◆ EXERCISE DETAILS: Could you filter the records below and return each line that holds "Seifenspender"?

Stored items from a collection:
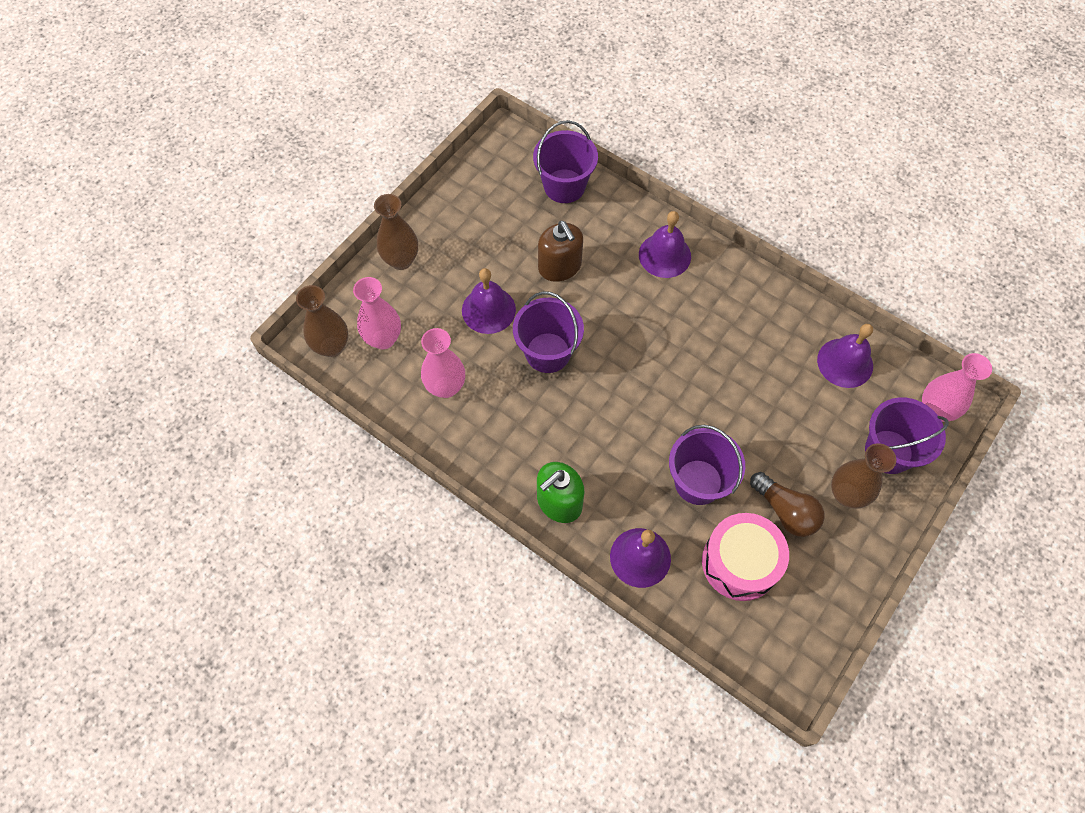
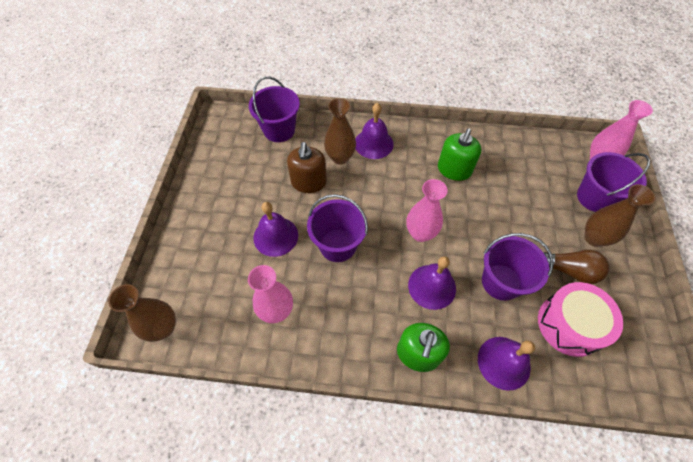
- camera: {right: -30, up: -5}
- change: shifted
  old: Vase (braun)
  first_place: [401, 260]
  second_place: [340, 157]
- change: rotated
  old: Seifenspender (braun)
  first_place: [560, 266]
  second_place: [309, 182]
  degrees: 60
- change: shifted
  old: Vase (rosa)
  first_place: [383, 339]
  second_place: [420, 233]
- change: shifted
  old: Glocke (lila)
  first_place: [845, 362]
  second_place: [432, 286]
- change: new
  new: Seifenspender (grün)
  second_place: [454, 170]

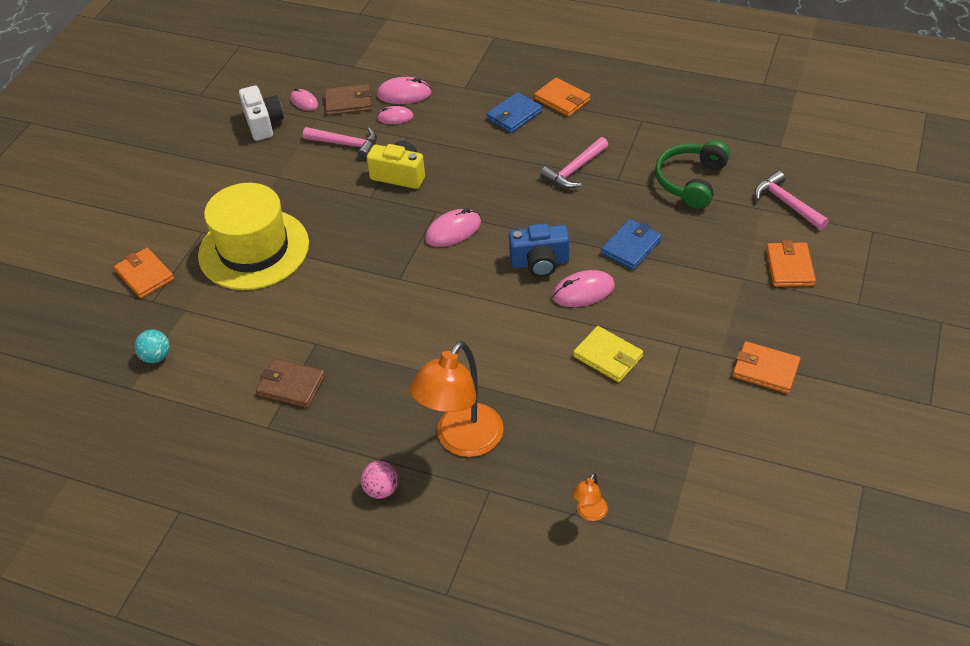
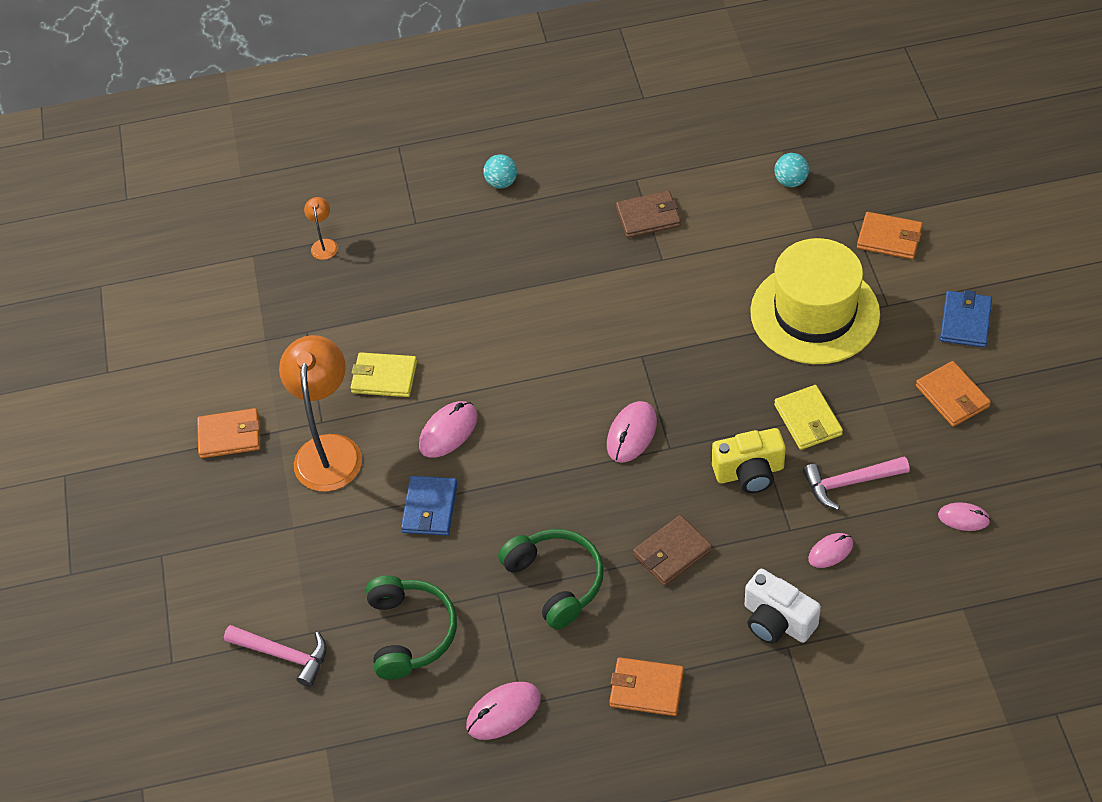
- camera: {right: 150, up: 5}
- change: shifted
  old: Computermaus (rosa)
  first_place: [404, 94]
  second_place: [503, 712]
- change: shifted
  old: Geldbörse (braun)
  first_place: [348, 102]
  second_place: [672, 552]
- change: shifted
  old: Kamera (weiß)
  first_place: [263, 123]
  second_place: [777, 621]
- change: shifted
  old: Geldbörse (blau)
  first_place: [514, 115]
  second_place: [965, 321]
- change: swapped
  old: Hammer (rosa)
  new: Kopfhörer (grün)
  first_place: [575, 170]
  second_place: [556, 581]
- change: gone
  old: Kamera (blau)
  first_place: [540, 262]
- change: shifted
  old: Geldbörse (orange)
  first_place: [789, 267]
  second_place: [952, 396]
- change: shifted
  old: Lampe (orange)
  first_place: [462, 441]
  second_place: [329, 450]
- change: repainted
  old: Ball (rosa)
  new: Ball (türkis)
  first_place: [381, 489]
  second_place: [501, 183]
- change: new
  new: Geldbörse (gelb)
  second_place: [808, 420]

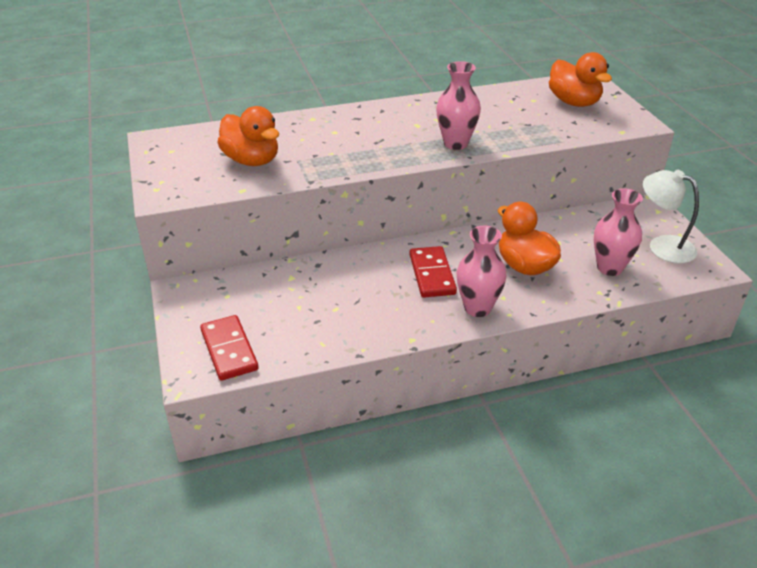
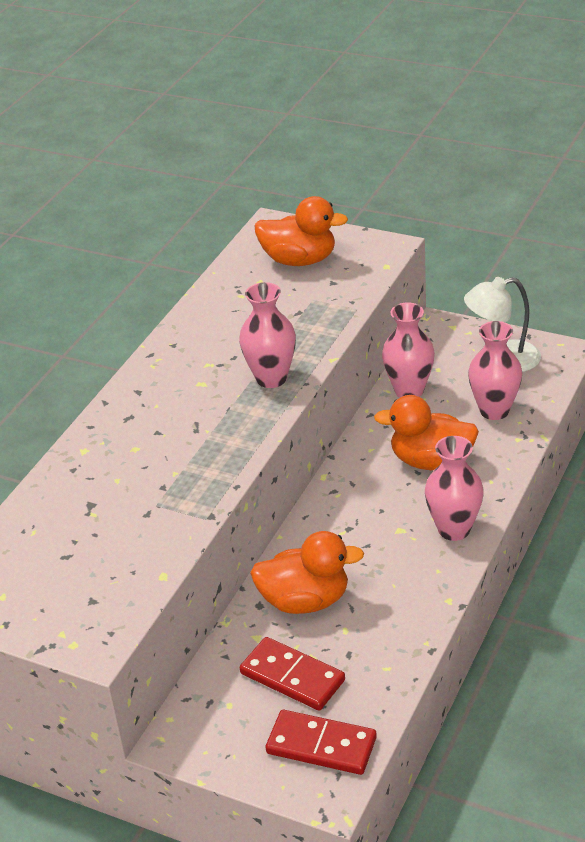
- camera: {right: -45, up: 0}
- change: shifted
  old: Ente (orange)
  first_place: [252, 160]
  second_place: [305, 601]
- change: shifted
  old: Dominostein (rot)
  first_place: [432, 274]
  second_place: [292, 677]
- change: new
  new: Vase (rosa)
  second_place: [409, 391]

◆ TASK ANSWER:
  old: Seifenspender (braun)
  new: Seifenspender (grün)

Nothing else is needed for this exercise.